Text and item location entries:
>>>

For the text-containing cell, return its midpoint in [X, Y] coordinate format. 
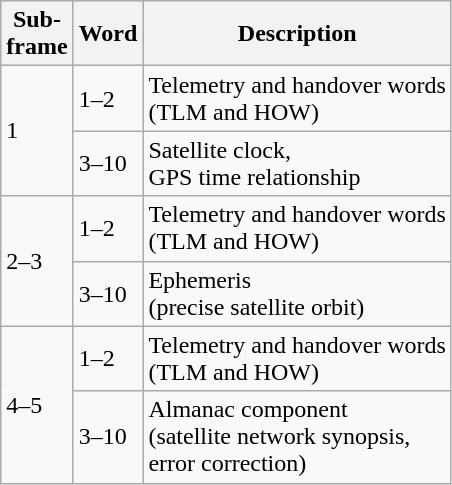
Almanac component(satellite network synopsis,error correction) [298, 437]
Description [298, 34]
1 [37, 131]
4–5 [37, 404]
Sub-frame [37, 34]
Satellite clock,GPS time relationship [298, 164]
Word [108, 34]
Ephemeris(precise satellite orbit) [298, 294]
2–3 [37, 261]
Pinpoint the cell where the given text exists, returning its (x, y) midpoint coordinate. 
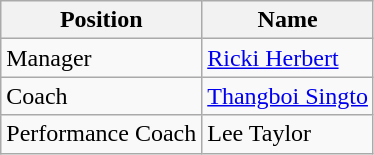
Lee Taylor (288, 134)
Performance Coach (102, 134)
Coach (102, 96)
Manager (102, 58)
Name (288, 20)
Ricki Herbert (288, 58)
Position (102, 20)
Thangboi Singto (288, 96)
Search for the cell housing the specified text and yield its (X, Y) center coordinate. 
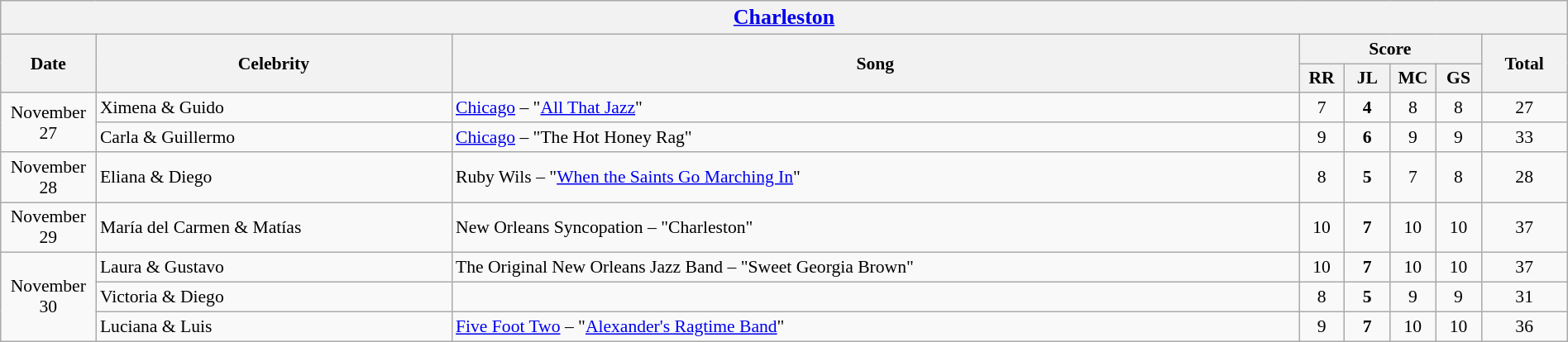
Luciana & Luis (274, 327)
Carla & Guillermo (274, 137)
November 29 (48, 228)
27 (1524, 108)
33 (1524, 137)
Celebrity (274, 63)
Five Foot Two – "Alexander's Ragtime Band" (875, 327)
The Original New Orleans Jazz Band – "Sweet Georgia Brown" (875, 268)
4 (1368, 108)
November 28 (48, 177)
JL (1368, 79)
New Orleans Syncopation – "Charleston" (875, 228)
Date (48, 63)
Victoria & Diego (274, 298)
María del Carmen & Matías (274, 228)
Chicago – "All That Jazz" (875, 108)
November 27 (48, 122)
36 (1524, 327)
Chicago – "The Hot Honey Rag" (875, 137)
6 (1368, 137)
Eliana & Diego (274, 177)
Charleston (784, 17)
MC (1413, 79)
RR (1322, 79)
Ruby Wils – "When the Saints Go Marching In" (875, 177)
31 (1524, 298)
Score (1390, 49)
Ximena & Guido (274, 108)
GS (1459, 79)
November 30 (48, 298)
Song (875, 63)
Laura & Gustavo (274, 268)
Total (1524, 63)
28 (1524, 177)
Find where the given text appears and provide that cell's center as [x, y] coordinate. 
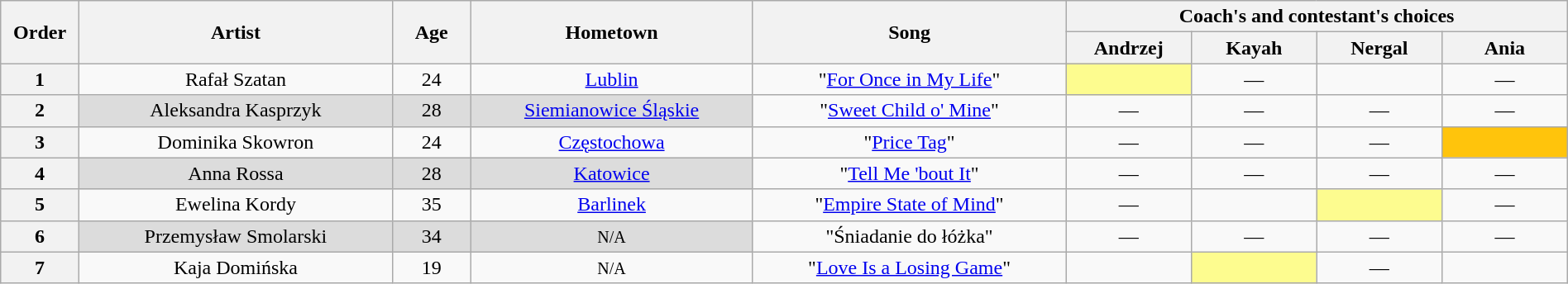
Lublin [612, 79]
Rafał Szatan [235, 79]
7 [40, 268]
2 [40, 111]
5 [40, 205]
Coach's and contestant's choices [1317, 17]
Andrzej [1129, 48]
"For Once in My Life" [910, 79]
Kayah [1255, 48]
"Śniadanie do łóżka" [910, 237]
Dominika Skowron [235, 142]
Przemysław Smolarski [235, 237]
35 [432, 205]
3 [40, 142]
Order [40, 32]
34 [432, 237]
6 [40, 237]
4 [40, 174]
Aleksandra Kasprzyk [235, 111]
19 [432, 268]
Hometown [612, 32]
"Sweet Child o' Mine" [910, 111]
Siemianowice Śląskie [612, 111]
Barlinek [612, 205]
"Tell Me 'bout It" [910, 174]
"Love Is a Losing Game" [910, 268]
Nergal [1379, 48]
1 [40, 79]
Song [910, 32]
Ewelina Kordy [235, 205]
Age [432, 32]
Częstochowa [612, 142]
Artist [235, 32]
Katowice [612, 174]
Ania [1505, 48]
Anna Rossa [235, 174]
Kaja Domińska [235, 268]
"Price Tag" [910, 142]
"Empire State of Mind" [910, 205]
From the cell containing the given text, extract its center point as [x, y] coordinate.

<<<
>>>

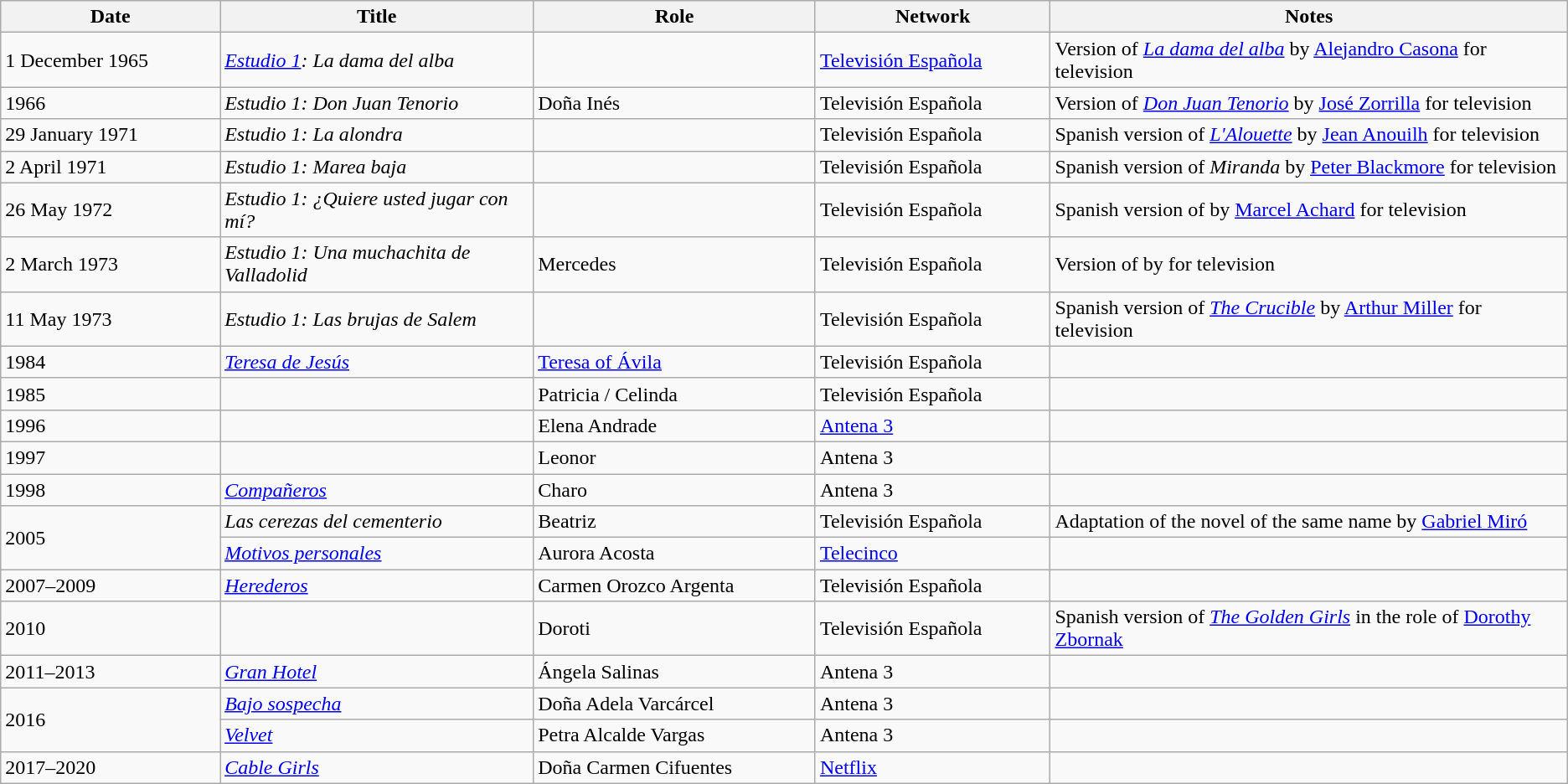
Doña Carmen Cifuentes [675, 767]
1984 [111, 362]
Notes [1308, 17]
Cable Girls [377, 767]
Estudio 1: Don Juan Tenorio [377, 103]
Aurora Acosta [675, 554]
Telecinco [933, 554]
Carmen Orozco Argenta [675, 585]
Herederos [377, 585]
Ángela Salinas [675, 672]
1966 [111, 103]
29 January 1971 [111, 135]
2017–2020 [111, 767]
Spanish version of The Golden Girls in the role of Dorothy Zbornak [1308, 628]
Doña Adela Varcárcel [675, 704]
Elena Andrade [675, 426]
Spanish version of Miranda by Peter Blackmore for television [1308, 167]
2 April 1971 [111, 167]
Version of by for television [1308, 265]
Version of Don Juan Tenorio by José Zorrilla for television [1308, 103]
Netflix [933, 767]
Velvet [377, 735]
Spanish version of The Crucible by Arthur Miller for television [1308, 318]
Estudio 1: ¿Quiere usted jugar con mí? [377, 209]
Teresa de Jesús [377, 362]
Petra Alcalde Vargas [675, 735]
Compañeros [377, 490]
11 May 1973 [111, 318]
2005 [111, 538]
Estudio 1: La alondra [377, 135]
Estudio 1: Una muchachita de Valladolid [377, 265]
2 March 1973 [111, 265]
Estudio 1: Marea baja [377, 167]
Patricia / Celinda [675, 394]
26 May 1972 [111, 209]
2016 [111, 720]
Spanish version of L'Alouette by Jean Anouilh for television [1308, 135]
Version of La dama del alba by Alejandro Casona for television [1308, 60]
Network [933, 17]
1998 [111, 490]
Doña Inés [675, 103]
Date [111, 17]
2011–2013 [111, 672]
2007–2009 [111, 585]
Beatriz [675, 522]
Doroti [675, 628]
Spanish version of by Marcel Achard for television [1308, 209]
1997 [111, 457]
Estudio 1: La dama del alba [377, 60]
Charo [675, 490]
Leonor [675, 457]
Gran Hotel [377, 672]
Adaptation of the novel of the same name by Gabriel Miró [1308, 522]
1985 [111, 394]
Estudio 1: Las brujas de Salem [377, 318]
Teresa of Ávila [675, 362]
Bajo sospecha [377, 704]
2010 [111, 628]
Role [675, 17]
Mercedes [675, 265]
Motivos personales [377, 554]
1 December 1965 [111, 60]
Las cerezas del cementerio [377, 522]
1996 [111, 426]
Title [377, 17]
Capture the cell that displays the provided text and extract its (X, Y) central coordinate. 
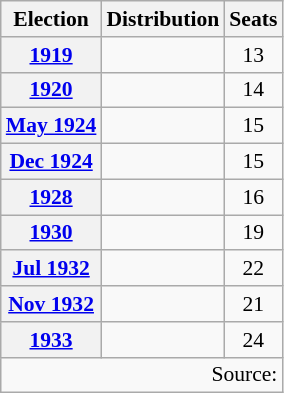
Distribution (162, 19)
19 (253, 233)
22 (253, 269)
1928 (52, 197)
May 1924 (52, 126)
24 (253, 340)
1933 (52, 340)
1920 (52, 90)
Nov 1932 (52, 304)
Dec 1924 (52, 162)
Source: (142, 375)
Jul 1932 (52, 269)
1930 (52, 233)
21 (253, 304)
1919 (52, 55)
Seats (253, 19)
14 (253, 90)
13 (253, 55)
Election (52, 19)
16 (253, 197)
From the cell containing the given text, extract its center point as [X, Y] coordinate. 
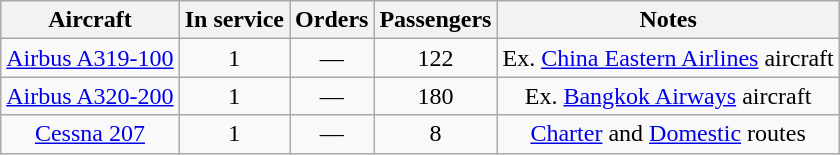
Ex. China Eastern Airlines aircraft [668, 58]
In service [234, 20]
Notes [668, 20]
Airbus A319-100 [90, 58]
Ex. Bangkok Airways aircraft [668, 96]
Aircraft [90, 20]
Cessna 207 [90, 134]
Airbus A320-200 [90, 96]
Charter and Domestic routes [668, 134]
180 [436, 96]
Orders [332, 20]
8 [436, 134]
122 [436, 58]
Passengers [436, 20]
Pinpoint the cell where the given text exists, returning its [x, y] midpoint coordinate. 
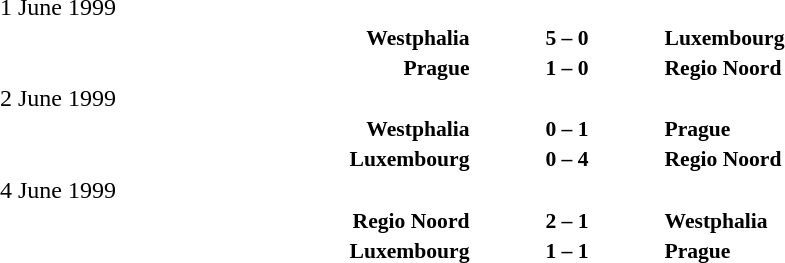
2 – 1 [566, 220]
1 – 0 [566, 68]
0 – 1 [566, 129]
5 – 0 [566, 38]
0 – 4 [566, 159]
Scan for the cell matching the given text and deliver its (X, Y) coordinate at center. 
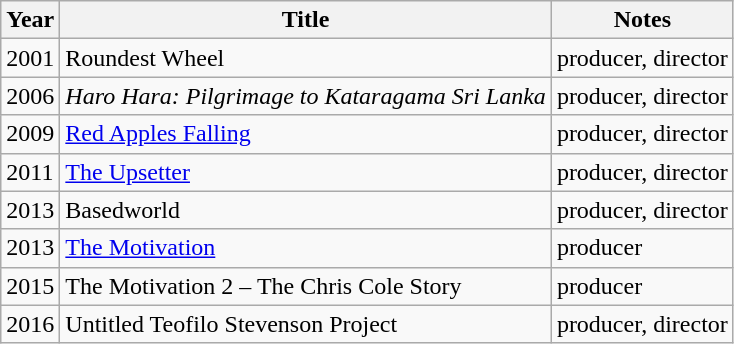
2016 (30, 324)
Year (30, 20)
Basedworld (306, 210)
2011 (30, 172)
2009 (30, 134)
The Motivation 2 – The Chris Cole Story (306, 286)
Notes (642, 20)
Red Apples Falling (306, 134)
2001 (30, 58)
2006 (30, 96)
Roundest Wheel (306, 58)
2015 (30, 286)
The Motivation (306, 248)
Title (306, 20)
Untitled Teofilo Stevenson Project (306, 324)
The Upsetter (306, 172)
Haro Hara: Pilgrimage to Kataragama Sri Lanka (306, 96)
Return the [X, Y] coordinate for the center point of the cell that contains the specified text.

<<<
>>>

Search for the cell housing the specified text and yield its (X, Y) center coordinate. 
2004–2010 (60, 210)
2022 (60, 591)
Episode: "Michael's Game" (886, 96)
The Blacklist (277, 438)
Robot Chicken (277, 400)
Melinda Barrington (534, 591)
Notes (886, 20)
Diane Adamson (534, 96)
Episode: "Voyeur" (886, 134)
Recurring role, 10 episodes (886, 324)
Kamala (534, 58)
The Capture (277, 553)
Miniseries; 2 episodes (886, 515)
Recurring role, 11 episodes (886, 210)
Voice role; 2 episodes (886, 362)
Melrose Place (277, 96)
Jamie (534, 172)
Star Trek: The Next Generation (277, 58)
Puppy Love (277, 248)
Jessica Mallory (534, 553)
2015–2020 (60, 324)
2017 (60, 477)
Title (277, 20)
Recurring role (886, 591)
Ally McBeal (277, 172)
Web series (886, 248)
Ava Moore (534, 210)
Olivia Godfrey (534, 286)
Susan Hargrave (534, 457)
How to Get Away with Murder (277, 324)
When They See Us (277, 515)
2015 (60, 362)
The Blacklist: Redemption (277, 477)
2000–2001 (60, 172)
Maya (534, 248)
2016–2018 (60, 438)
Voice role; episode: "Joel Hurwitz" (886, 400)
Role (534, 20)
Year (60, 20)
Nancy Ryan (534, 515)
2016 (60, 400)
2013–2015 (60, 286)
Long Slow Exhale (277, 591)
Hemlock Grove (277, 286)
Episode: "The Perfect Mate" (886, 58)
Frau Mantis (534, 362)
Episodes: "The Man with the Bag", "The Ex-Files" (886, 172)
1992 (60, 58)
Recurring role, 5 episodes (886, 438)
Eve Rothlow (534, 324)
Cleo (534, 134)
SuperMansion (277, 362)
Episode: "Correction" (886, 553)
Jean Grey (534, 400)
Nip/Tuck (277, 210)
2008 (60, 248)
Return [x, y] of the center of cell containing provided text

<<<

**TO BE DONE:** Pull out the rows from the line containing "Distribution (162, 19)" through the line containing "y] midpoint coordinate.", both included, reproducing each line unchanged. Leave the picture lines out of your answer.

**WRITTEN RESPONSE:**
Distribution (162, 19)
19 (253, 233)
22 (253, 269)
1928 (52, 197)
May 1924 (52, 126)
24 (253, 340)
1933 (52, 340)
1920 (52, 90)
Nov 1932 (52, 304)
Dec 1924 (52, 162)
Source: (142, 375)
Jul 1932 (52, 269)
1930 (52, 233)
21 (253, 304)
1919 (52, 55)
Seats (253, 19)
14 (253, 90)
13 (253, 55)
Election (52, 19)
16 (253, 197)
From the cell containing the given text, extract its center point as [X, Y] coordinate. 
Ex. China Eastern Airlines aircraft [668, 58]
In service [234, 20]
Notes [668, 20]
Airbus A319-100 [90, 58]
Ex. Bangkok Airways aircraft [668, 96]
Aircraft [90, 20]
Cessna 207 [90, 134]
Airbus A320-200 [90, 96]
Charter and Domestic routes [668, 134]
180 [436, 96]
Orders [332, 20]
8 [436, 134]
122 [436, 58]
Passengers [436, 20]
Pinpoint the cell where the given text exists, returning its [x, y] midpoint coordinate. 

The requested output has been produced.